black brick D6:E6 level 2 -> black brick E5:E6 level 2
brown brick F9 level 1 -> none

•••••

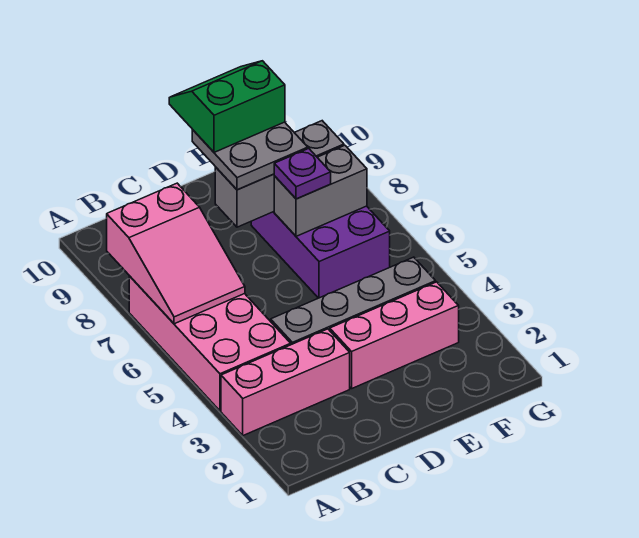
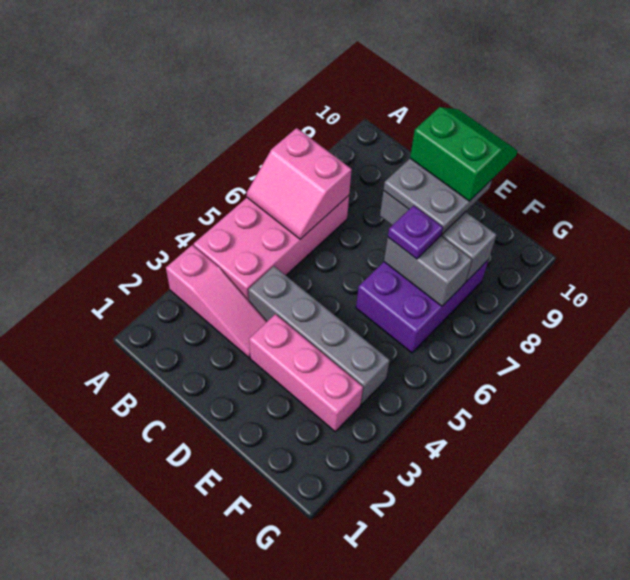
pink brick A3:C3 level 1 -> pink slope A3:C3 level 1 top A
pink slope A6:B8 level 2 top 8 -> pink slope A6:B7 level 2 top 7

•••••

» **WHAT NEEDS TO BE DONE**:
Please count the lines above that hold the string "brick" and reply with the number alone.

» **COMPLETED EXERCISE**:
3